===== DATA FOR ANALYSIS

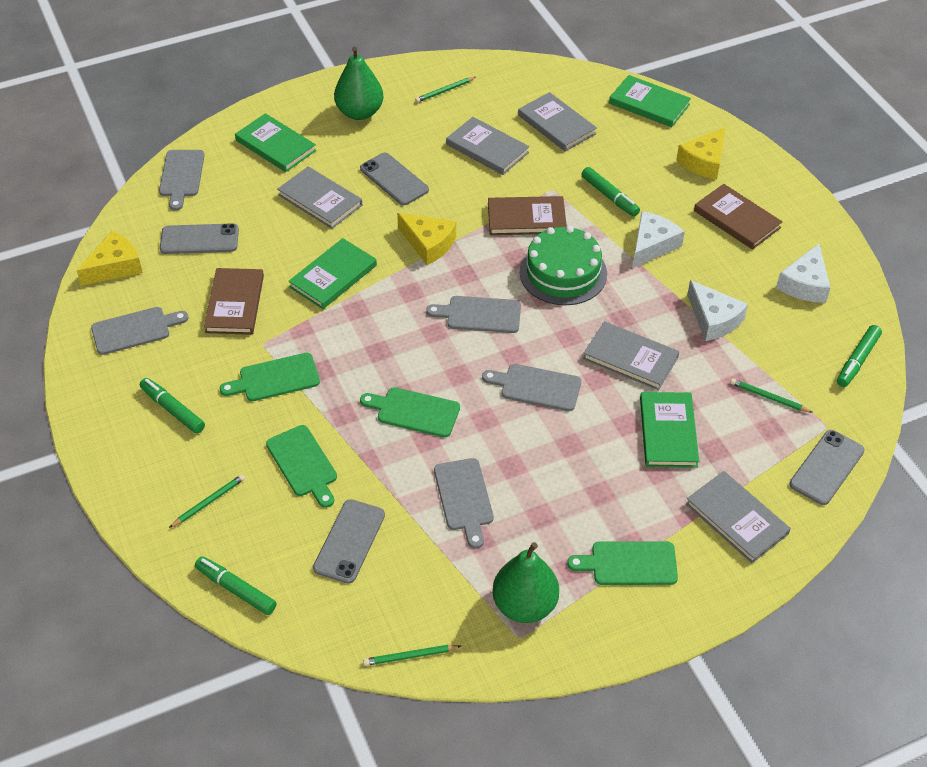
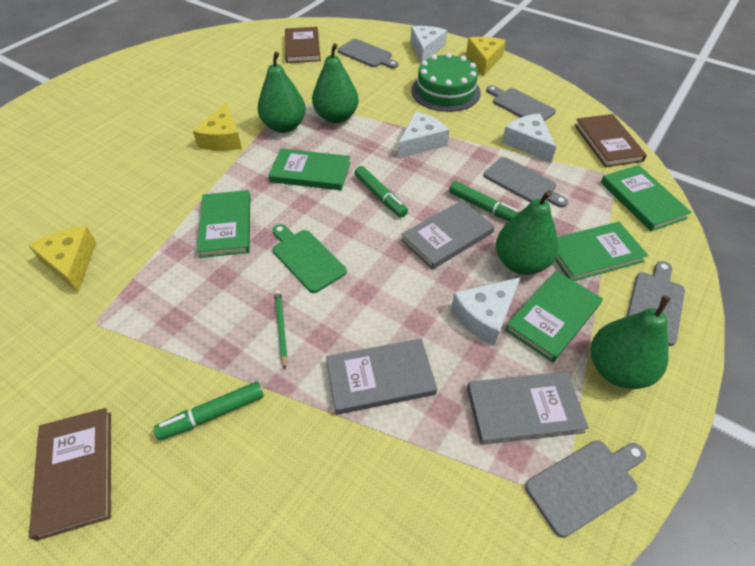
green book: 4 -> 5
green cutting board: 4 -> 1
green marker: 4 -> 3
green pear: 2 -> 4
green pencil: 4 -> 1
grey book: 5 -> 3
grey phone: 4 -> 0
white cheese: 3 -> 4

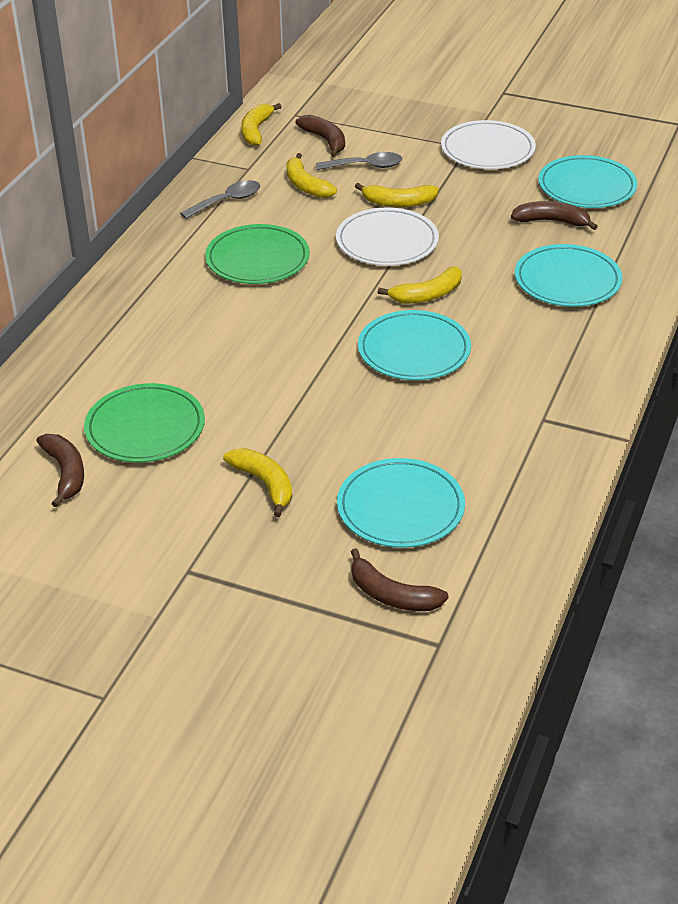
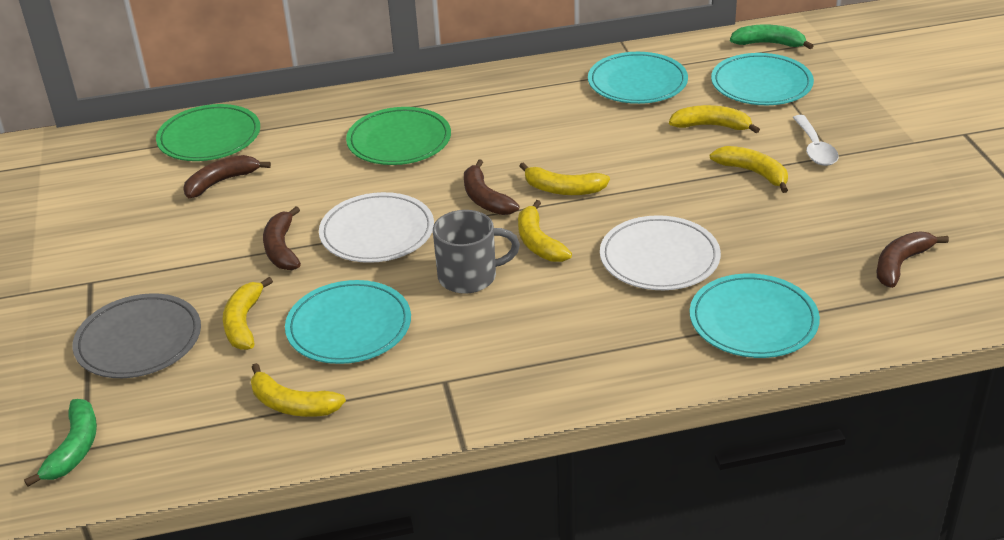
green banana: 0 -> 2
grey mug: 0 -> 1
grey plate: 0 -> 1
grey spoon: 2 -> 0
white spoon: 0 -> 1
yellow banana: 5 -> 6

==========

Print the data once more without any change, skipping each picture.

green book: 4 -> 5
green cutting board: 4 -> 1
green marker: 4 -> 3
green pear: 2 -> 4
green pencil: 4 -> 1
grey book: 5 -> 3
grey phone: 4 -> 0
white cheese: 3 -> 4

green banana: 0 -> 2
grey mug: 0 -> 1
grey plate: 0 -> 1
grey spoon: 2 -> 0
white spoon: 0 -> 1
yellow banana: 5 -> 6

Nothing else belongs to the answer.